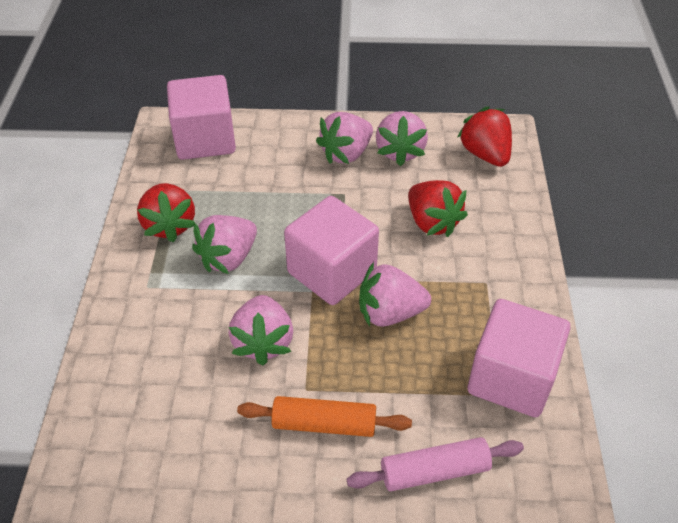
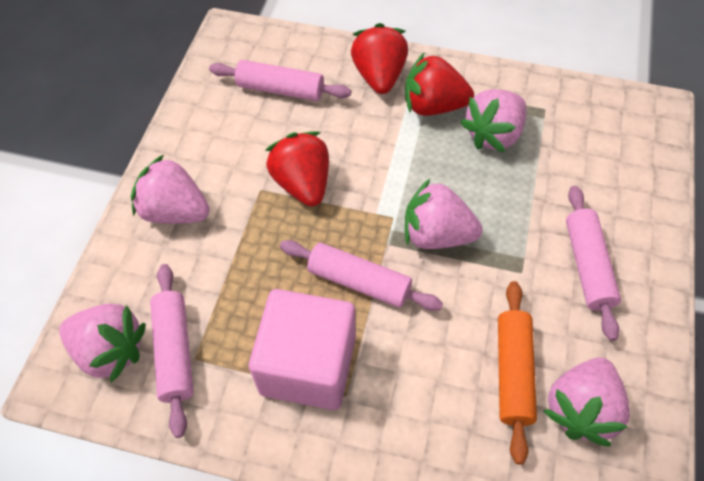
pink cube: 3 -> 1
pink rolling pin: 1 -> 4

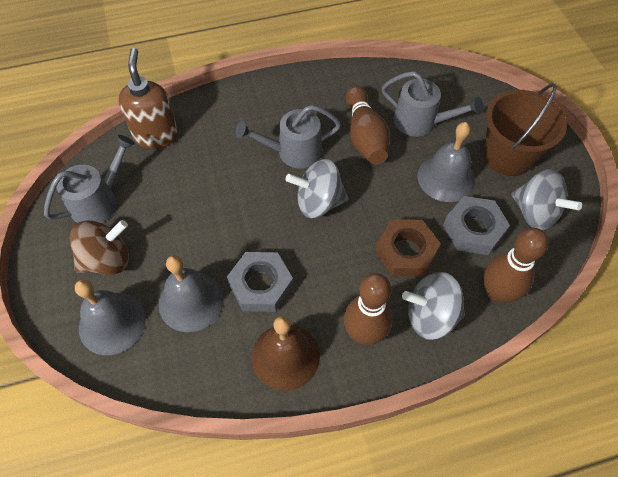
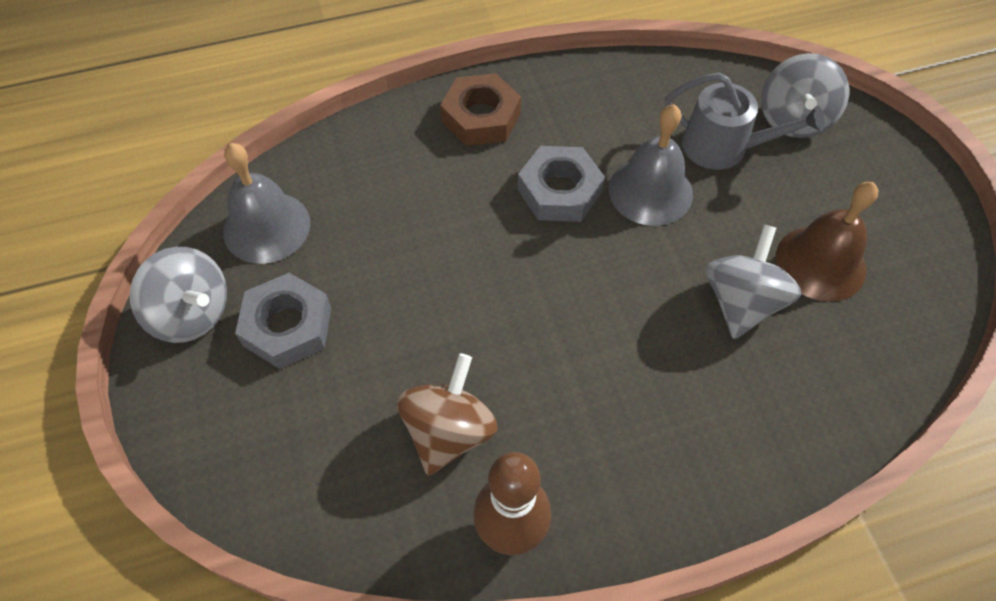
brown bowling pin: 3 -> 1
brown bucket: 1 -> 0
brown soap dispenser: 1 -> 0
grey bell: 3 -> 2
grey watering can: 3 -> 1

Problem description: Please extract exactly, and only, the lines from the line containing "brown soap dispenser: 1 -> 0" through the last line of the records.

Exercise response:
brown soap dispenser: 1 -> 0
grey bell: 3 -> 2
grey watering can: 3 -> 1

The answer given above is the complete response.